→ **Brief**: Your reply should consist solely of the lines from the one containing "(234, 154) = (633, 149): black" through the end of the data, restated word for word.
━━━━━ Material to process ━━━━━
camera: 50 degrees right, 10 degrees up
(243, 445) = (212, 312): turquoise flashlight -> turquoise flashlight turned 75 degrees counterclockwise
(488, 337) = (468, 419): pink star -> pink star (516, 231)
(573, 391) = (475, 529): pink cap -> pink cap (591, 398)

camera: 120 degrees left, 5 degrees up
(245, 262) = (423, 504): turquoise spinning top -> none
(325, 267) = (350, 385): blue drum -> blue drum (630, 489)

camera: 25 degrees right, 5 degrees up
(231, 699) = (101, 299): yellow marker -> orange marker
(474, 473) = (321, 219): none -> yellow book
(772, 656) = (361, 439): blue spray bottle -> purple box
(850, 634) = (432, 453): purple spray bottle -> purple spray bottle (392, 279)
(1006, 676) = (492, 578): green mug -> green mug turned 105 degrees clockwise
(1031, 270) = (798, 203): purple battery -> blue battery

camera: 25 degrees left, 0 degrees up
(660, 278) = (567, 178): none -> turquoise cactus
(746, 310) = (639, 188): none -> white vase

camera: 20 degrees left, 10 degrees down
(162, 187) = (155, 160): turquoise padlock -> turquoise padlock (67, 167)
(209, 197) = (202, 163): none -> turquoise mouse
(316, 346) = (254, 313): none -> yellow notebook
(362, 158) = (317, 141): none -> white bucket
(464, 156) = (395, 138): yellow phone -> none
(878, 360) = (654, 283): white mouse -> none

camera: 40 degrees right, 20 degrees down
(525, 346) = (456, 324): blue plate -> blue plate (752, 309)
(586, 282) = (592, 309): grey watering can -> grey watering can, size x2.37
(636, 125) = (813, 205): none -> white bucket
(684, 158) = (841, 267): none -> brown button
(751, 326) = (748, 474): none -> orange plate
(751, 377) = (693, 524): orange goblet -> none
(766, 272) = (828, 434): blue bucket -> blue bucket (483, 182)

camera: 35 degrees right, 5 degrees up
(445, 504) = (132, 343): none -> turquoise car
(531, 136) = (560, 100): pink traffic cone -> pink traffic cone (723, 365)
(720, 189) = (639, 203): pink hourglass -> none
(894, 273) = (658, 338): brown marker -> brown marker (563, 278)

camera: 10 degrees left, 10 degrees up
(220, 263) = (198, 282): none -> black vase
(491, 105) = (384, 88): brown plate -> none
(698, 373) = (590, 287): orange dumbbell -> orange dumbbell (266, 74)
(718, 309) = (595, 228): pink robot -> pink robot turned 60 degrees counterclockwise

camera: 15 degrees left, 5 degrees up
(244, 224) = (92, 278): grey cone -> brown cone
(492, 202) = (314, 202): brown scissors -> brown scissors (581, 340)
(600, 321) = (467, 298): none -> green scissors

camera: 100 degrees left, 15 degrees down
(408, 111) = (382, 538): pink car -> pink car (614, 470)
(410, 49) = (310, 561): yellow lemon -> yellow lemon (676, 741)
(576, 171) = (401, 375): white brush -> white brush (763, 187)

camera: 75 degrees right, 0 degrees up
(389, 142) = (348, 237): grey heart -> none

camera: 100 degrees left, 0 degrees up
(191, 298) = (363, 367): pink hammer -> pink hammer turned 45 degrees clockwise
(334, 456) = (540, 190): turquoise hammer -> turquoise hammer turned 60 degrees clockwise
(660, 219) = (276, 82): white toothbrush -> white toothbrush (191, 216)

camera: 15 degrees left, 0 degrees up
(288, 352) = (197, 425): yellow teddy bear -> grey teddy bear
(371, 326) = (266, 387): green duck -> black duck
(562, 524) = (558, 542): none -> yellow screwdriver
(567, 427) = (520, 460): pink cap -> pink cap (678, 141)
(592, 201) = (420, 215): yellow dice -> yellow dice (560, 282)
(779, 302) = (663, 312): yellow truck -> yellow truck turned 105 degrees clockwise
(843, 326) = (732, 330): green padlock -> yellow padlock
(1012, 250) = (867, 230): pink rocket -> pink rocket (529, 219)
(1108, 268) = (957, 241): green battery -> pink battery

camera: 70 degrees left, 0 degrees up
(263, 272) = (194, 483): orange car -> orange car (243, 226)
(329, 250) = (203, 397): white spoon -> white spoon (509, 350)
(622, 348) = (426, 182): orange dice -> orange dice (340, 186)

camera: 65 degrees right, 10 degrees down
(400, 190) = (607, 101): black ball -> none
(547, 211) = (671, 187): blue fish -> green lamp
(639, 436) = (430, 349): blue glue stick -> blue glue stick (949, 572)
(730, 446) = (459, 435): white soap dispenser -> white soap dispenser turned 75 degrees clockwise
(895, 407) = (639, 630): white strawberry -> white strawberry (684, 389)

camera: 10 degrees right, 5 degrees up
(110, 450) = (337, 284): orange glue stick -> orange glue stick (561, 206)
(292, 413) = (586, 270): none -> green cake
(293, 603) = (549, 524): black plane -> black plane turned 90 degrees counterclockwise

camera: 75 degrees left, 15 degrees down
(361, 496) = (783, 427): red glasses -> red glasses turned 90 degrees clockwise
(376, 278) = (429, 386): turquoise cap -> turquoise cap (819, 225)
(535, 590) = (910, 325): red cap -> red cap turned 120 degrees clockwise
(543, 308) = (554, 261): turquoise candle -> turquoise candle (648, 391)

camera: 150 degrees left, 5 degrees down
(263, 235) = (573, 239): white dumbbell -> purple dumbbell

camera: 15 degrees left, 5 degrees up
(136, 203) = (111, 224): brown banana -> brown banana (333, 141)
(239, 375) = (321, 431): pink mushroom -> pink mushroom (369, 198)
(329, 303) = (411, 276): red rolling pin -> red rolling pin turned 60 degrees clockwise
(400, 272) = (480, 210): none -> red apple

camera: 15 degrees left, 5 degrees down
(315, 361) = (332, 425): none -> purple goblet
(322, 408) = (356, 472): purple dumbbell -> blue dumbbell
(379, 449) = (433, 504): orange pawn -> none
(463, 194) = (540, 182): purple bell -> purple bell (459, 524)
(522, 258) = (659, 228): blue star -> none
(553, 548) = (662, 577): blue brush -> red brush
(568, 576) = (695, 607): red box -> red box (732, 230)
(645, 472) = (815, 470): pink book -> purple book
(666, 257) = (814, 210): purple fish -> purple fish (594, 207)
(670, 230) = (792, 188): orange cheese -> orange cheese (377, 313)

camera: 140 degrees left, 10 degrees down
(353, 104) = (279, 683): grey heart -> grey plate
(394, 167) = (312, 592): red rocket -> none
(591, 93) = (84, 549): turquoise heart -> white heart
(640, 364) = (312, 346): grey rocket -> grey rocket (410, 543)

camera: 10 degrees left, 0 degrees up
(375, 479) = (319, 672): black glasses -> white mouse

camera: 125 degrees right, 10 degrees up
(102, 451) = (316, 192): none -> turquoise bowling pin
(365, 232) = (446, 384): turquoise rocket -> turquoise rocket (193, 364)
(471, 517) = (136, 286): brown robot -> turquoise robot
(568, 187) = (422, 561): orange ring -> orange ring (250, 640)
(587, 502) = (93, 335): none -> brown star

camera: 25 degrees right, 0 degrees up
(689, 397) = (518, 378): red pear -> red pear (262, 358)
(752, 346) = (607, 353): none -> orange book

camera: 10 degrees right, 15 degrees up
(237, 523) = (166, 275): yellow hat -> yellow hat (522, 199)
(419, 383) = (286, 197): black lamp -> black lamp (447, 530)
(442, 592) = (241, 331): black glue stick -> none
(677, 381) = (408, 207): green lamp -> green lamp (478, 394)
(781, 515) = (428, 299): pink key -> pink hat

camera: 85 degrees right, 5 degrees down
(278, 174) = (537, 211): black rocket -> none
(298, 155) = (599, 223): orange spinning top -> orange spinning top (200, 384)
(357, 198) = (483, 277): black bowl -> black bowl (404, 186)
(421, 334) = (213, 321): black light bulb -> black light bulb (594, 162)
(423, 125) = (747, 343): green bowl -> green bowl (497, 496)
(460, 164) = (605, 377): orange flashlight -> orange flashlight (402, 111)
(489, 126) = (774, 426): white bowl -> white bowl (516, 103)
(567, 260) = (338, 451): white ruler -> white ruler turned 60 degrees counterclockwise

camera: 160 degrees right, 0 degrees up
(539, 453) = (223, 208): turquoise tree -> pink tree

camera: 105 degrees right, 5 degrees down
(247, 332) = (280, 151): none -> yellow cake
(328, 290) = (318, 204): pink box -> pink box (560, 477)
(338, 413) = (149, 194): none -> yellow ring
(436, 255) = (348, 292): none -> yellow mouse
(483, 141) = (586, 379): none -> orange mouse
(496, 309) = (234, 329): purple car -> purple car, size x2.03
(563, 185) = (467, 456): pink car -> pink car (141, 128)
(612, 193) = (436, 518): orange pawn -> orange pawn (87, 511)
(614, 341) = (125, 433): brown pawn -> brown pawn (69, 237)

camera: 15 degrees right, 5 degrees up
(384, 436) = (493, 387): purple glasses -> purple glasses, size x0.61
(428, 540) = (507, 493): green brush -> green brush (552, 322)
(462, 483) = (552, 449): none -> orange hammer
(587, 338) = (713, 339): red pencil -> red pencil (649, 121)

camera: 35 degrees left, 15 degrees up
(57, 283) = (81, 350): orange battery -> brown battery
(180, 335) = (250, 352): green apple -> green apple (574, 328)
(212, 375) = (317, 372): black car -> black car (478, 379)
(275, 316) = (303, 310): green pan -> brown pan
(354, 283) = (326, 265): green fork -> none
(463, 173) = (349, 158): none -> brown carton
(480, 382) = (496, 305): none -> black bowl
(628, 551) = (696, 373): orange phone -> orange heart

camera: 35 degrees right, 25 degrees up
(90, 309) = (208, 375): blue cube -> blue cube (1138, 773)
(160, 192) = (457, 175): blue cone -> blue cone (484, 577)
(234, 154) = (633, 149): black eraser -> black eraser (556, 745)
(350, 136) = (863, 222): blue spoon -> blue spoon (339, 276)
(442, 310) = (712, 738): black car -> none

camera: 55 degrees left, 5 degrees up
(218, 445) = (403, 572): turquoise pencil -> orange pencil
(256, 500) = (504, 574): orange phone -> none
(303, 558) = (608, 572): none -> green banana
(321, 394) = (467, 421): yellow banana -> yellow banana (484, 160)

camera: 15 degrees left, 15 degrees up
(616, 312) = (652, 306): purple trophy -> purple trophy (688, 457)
━━━━━
→ **Response to this exercise**:
(234, 154) = (633, 149): black eraser -> black eraser (556, 745)
(350, 136) = (863, 222): blue spoon -> blue spoon (339, 276)
(442, 310) = (712, 738): black car -> none

camera: 55 degrees left, 5 degrees up
(218, 445) = (403, 572): turquoise pencil -> orange pencil
(256, 500) = (504, 574): orange phone -> none
(303, 558) = (608, 572): none -> green banana
(321, 394) = (467, 421): yellow banana -> yellow banana (484, 160)

camera: 15 degrees left, 15 degrees up
(616, 312) = (652, 306): purple trophy -> purple trophy (688, 457)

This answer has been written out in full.